§ PROVIDED DATA:
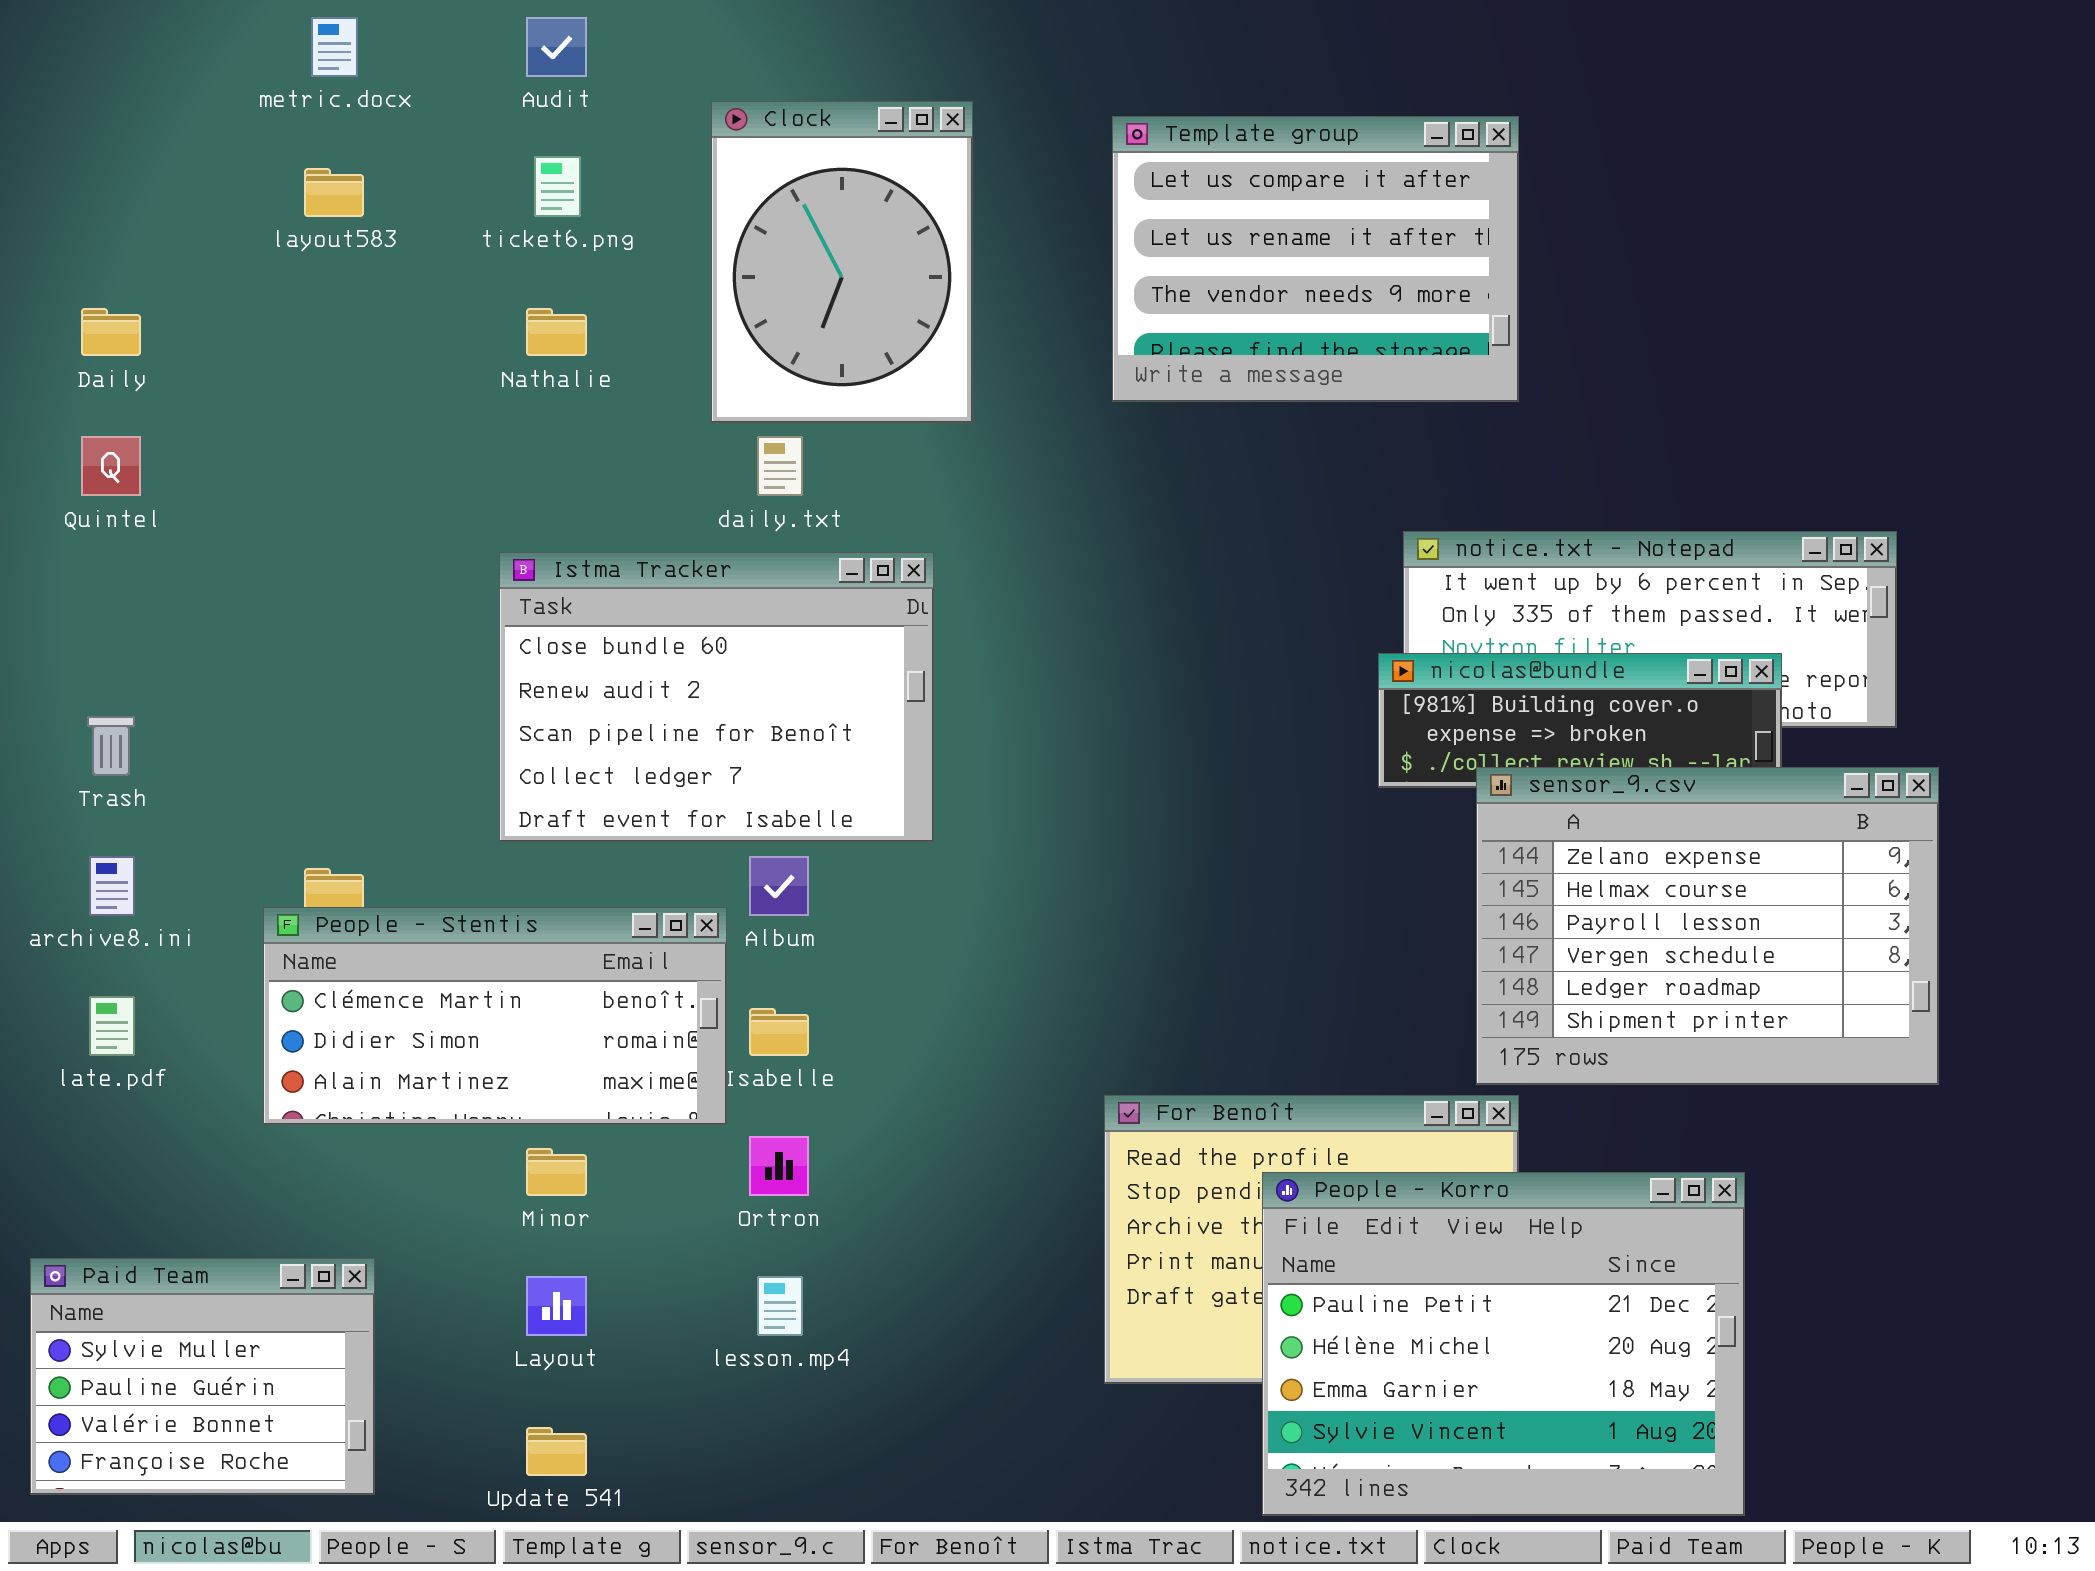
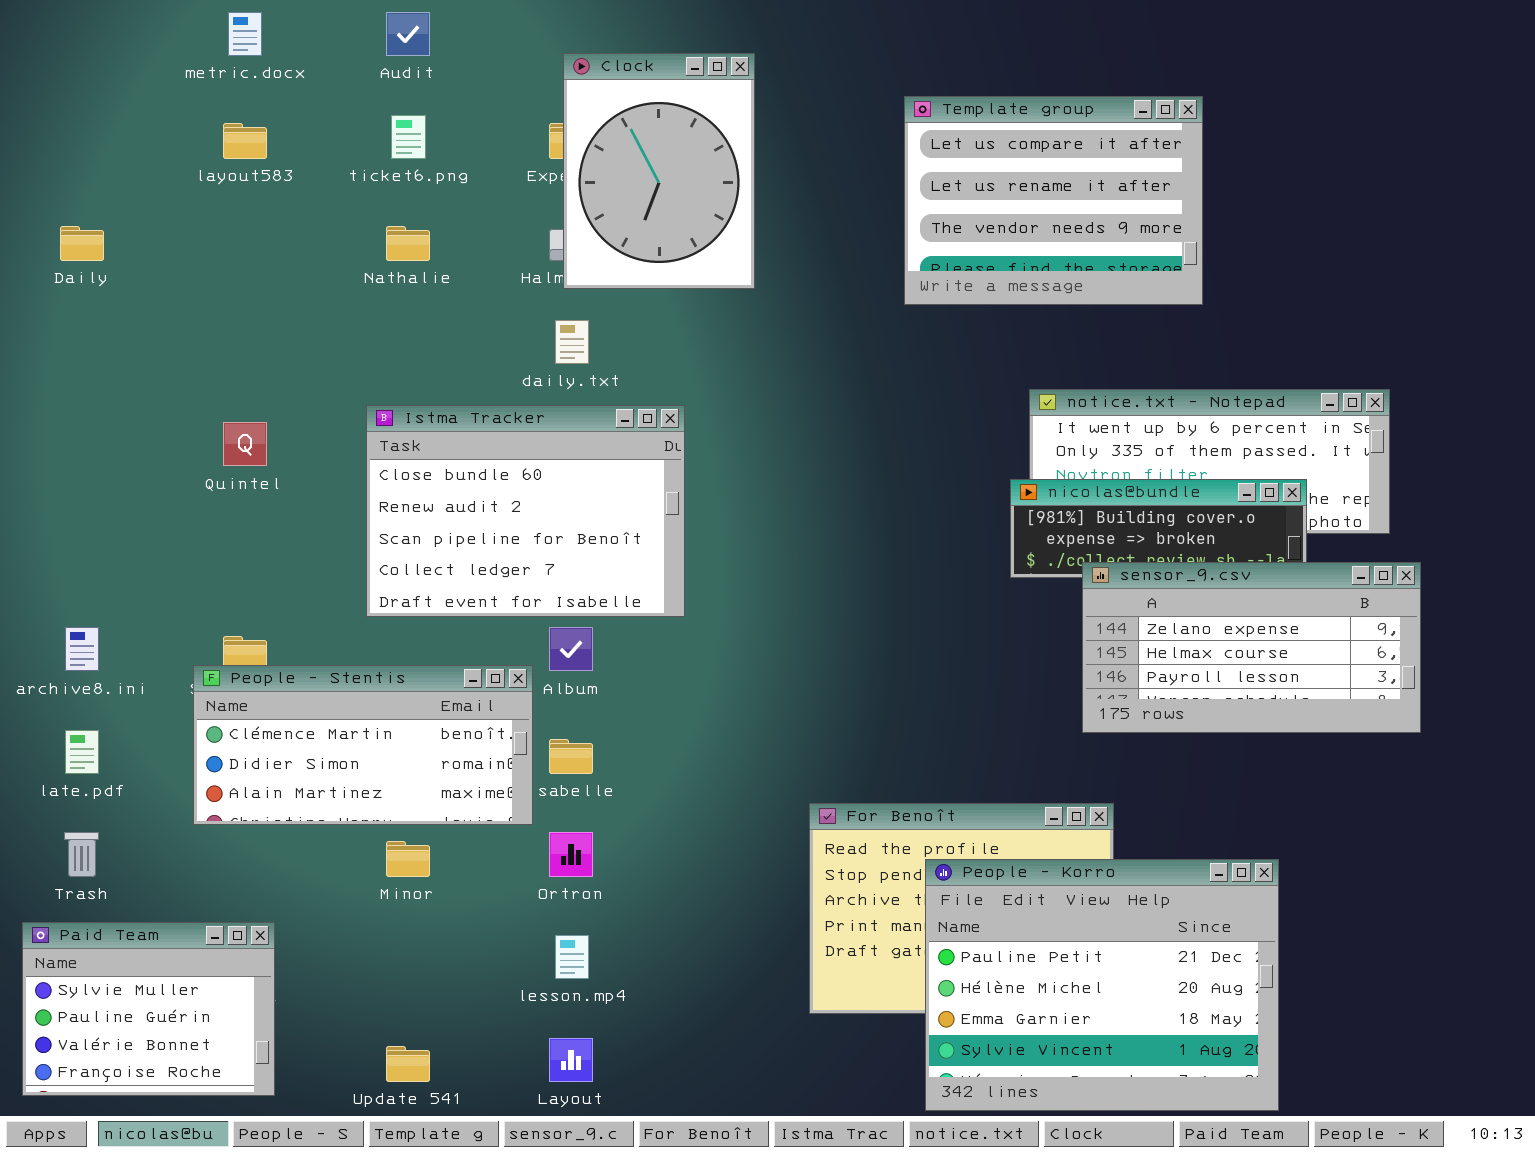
Clock: [711,101,973,423] -> [563,53,755,289], moved
Template group: [1112,116,1519,402] -> [904,96,1203,305], moved
Quintel: [81,436,141,496] -> [223,422,267,466], moved
Trash: [87,716,135,776] -> [64,832,99,877], moved
sensor_9.csv: [1476,767,1939,1085] -> [1082,562,1421,733], resized
Layout: [526,1276,587,1336] -> [549,1038,593,1082], moved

§ TASK TO CARRY OUT:
Please set down the whole listing above exactly and skip every picture.

§ ANSWER AREA:
Clock: [711,101,973,423] -> [563,53,755,289], moved
Template group: [1112,116,1519,402] -> [904,96,1203,305], moved
Quintel: [81,436,141,496] -> [223,422,267,466], moved
Trash: [87,716,135,776] -> [64,832,99,877], moved
sensor_9.csv: [1476,767,1939,1085] -> [1082,562,1421,733], resized
Layout: [526,1276,587,1336] -> [549,1038,593,1082], moved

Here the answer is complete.